What to produce: Go through the records below and show every line with the string "none".

Difference listings:
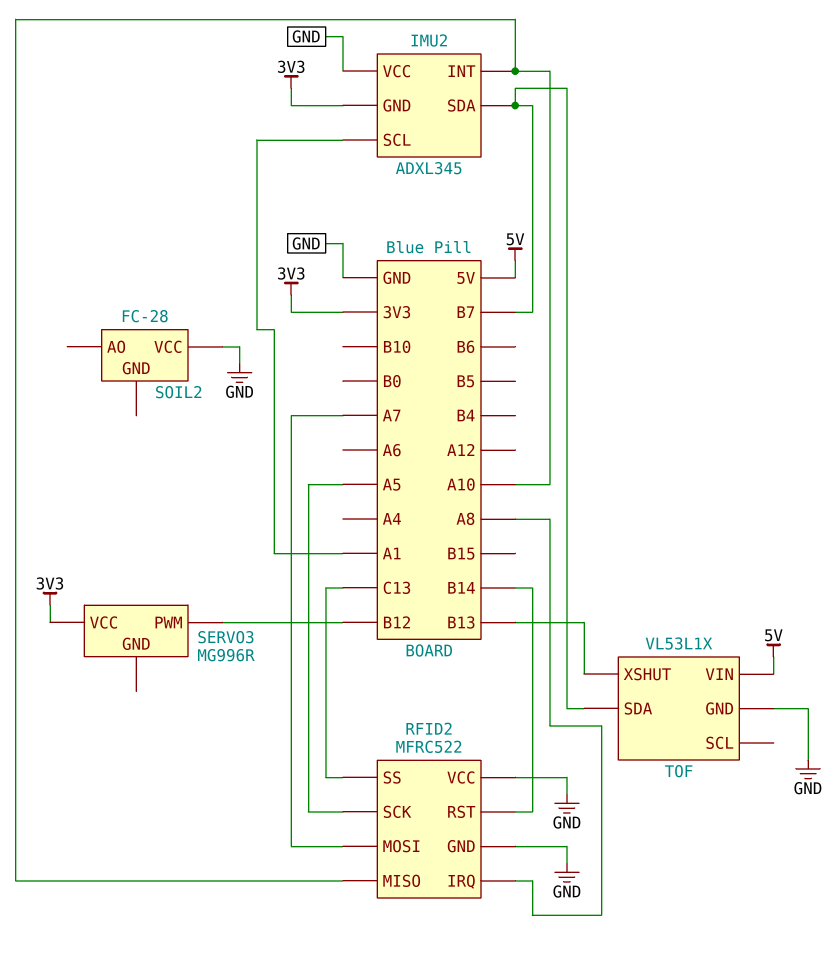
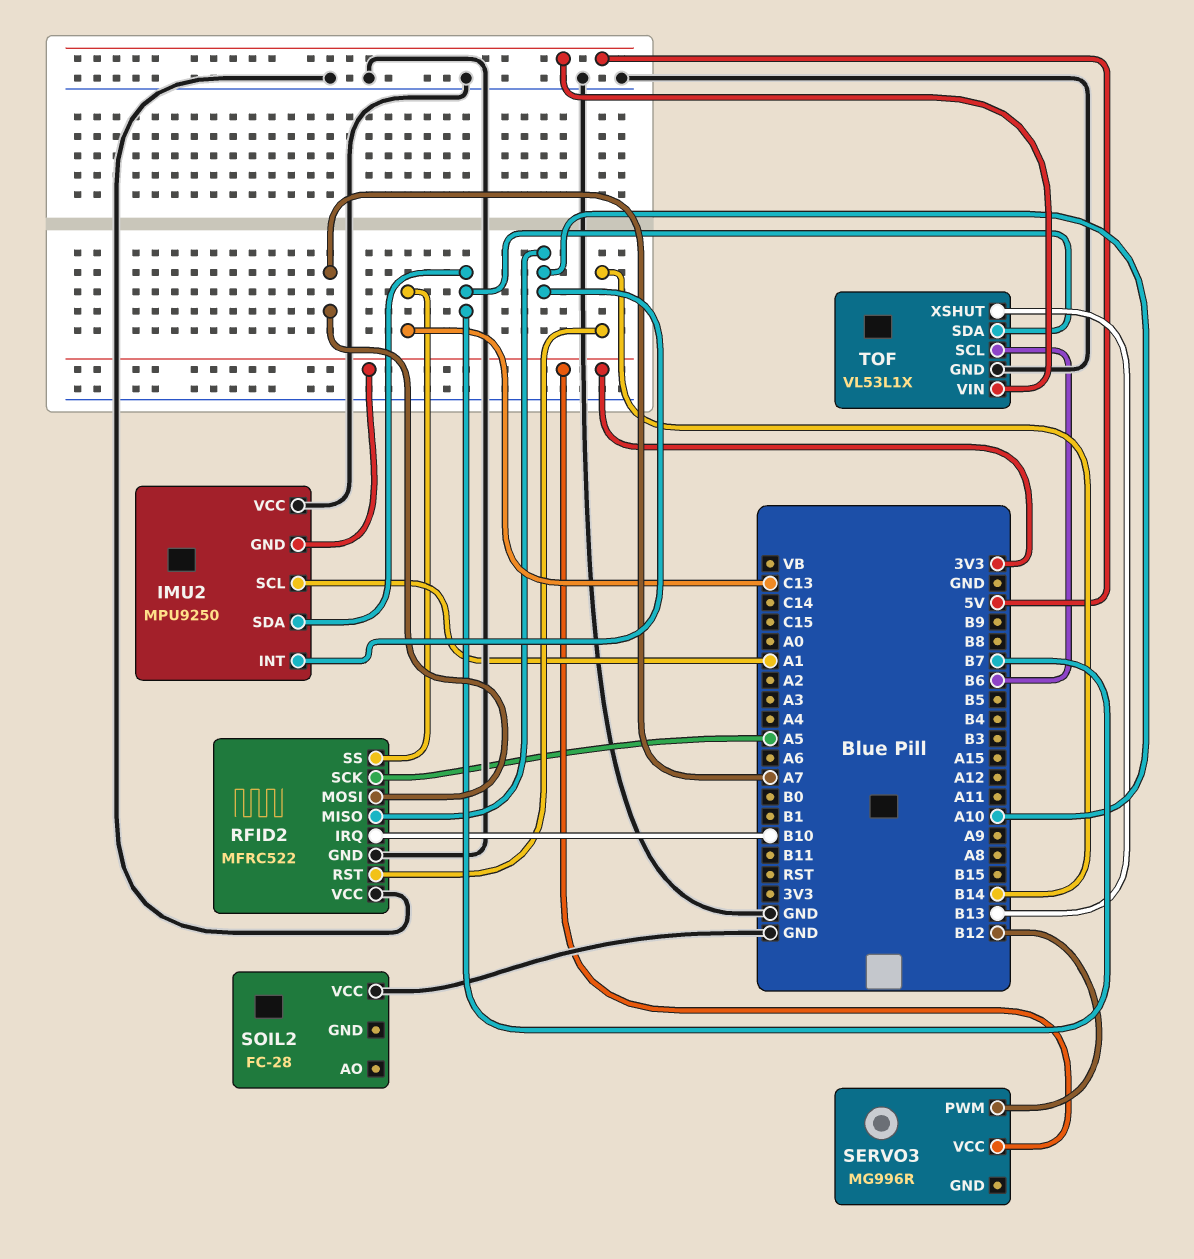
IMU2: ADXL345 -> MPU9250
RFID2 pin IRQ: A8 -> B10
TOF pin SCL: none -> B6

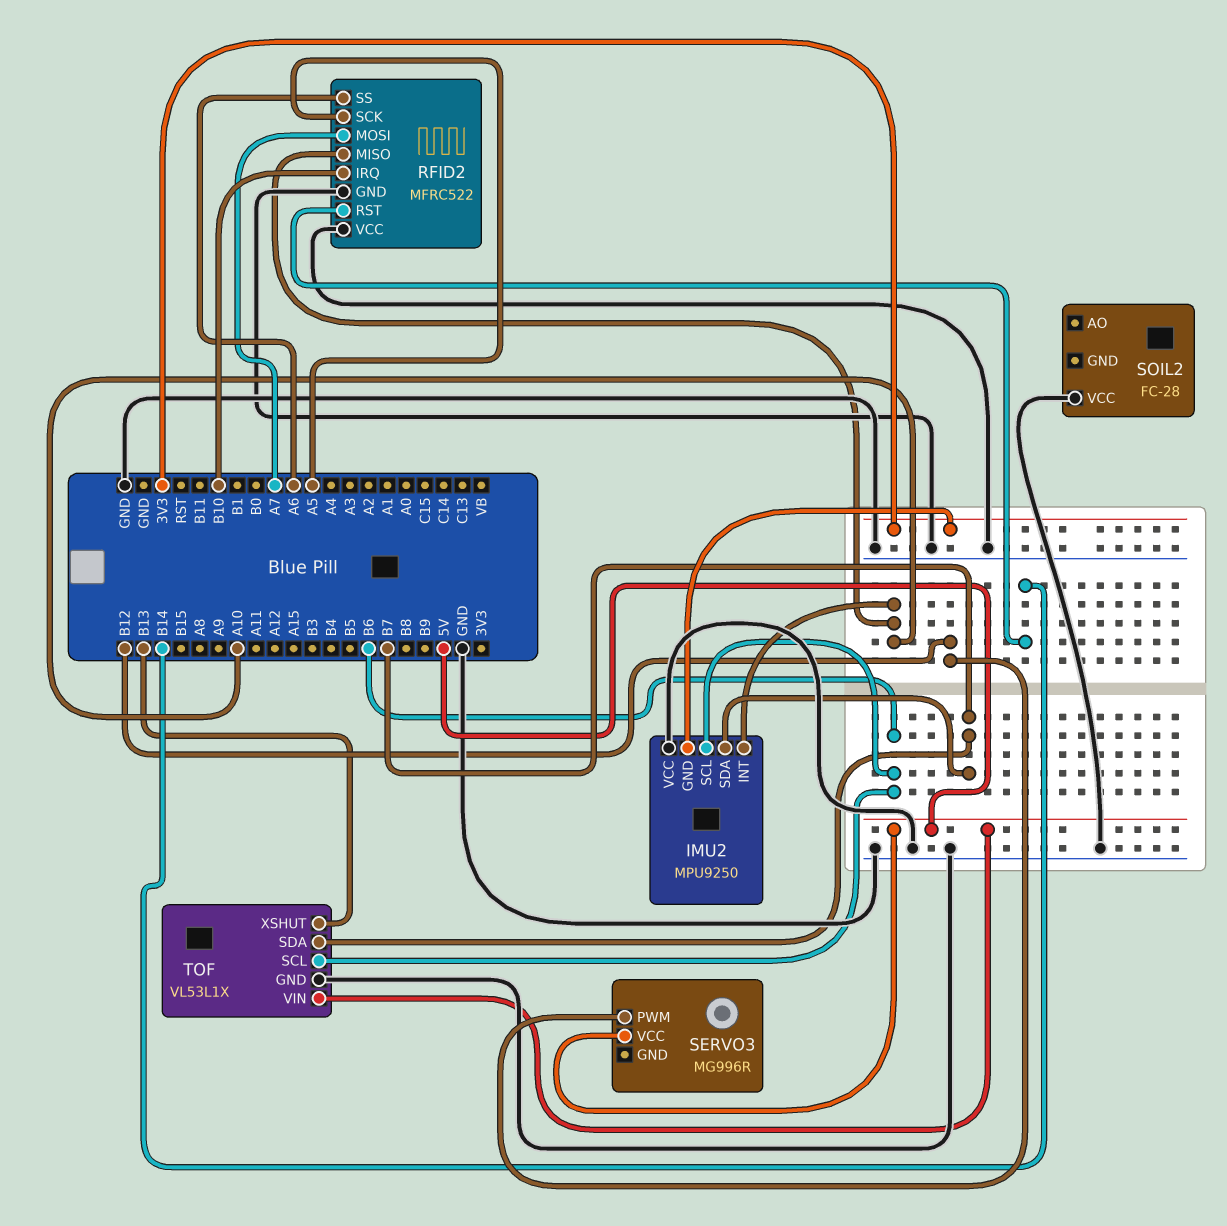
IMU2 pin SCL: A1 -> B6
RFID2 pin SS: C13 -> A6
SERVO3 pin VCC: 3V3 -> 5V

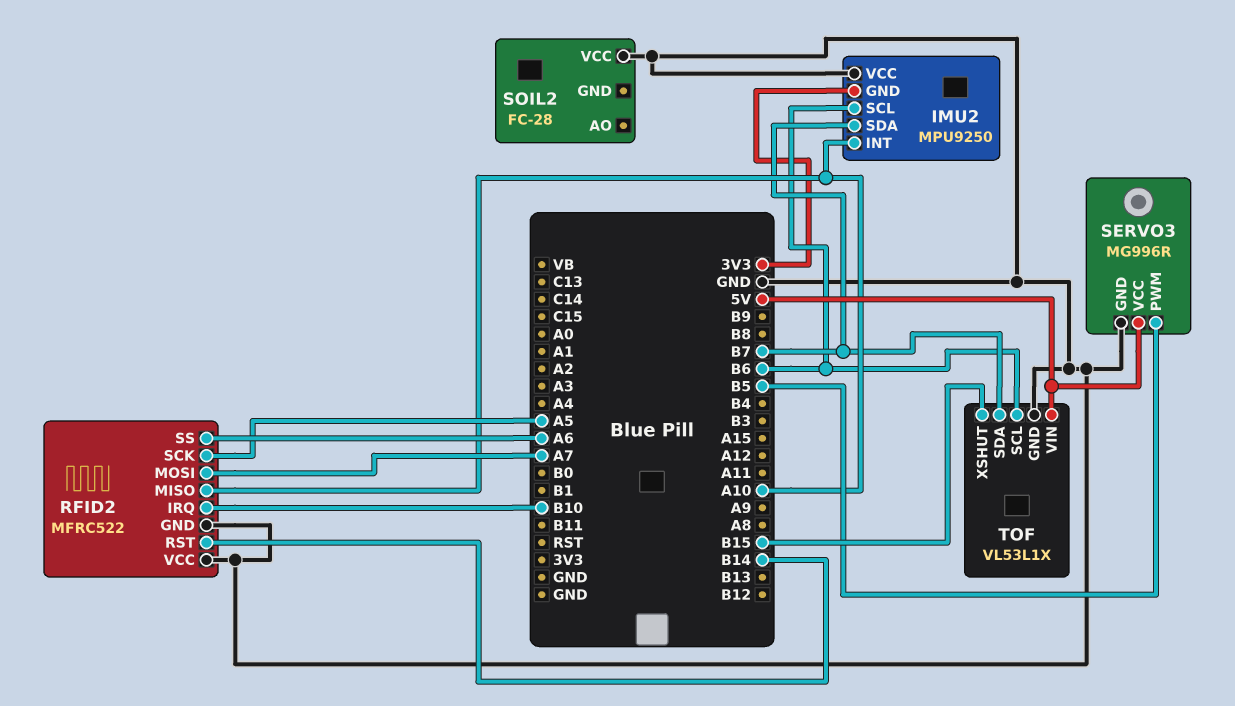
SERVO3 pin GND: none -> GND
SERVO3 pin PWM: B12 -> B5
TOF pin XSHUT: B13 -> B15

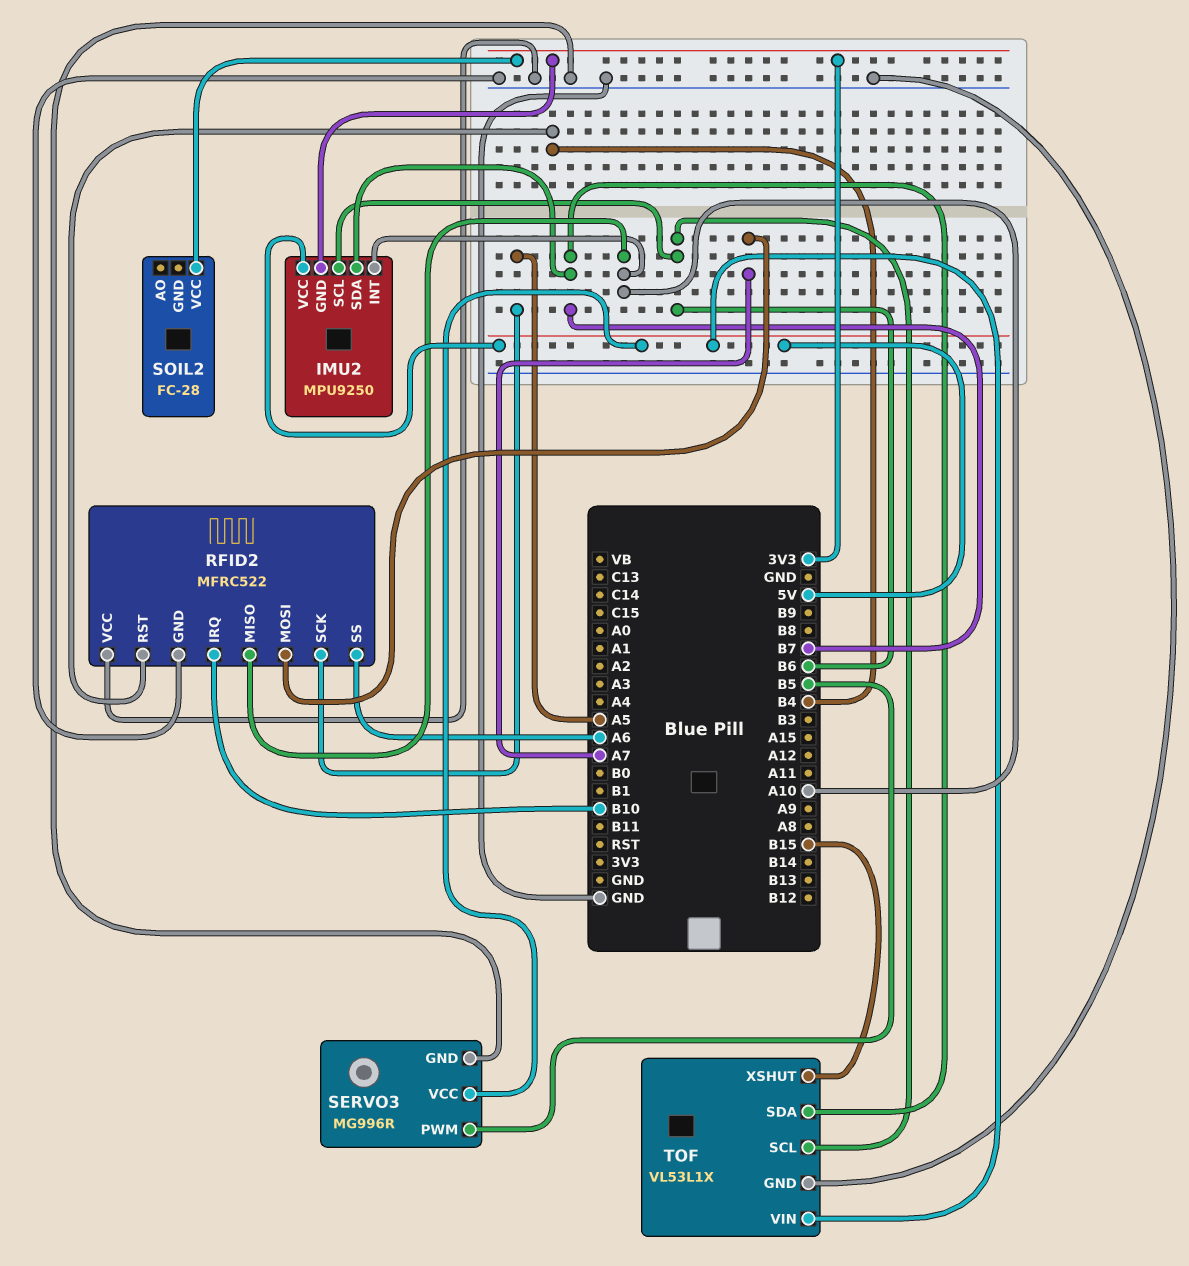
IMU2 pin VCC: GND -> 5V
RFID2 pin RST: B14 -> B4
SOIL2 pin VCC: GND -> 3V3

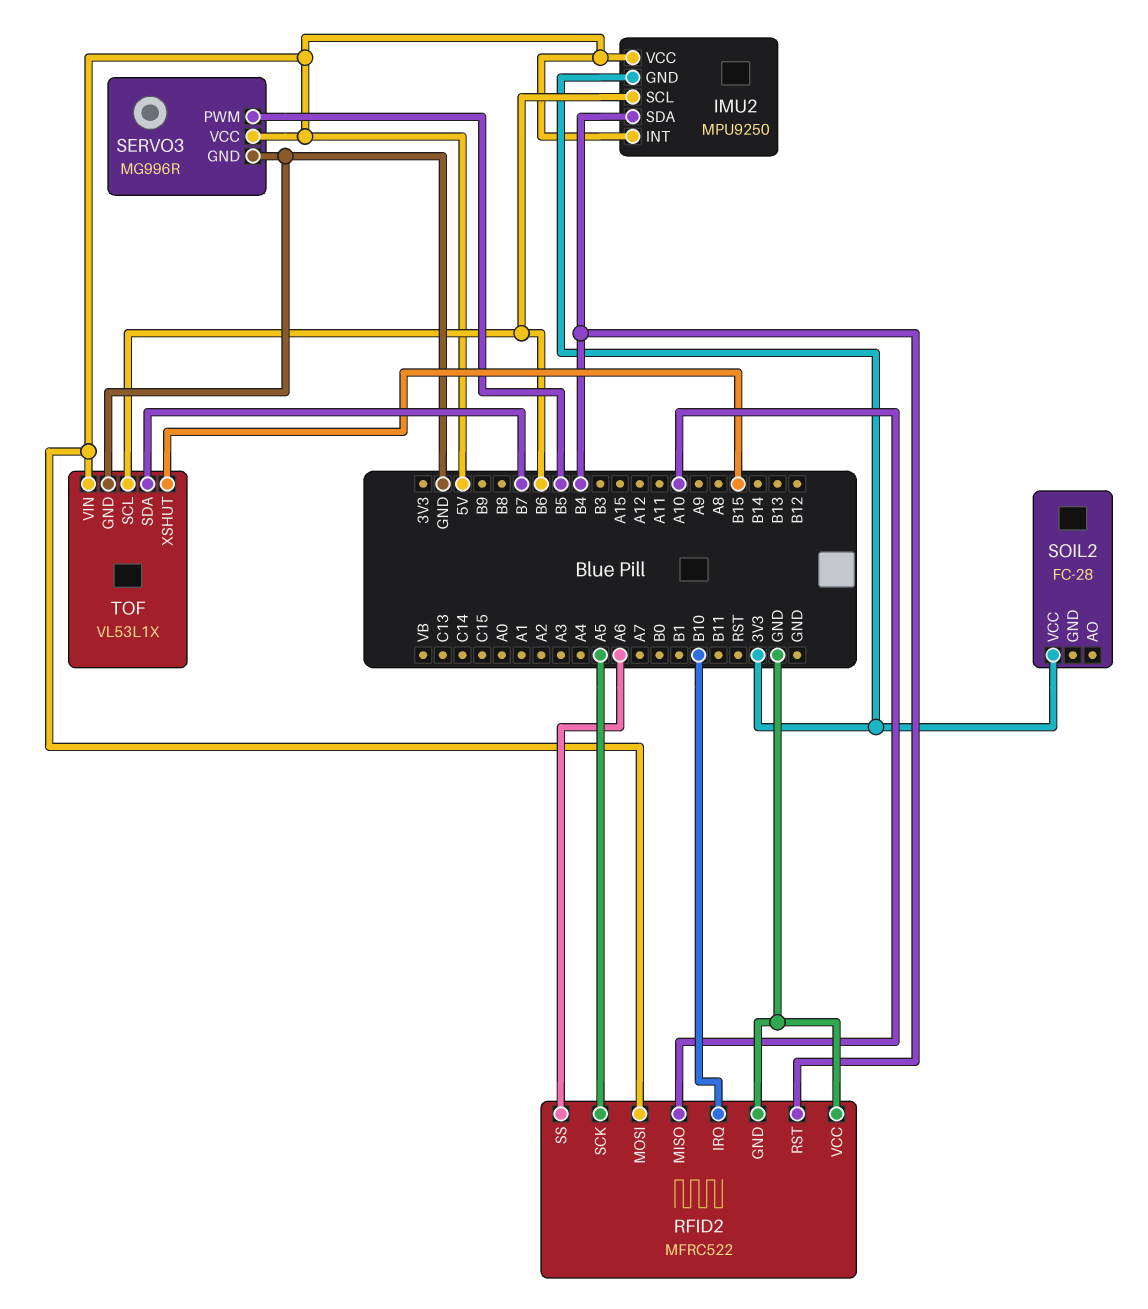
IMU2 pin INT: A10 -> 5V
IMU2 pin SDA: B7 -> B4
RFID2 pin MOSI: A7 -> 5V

Expected answer:
TOF pin SCL: none -> B6
SERVO3 pin GND: none -> GND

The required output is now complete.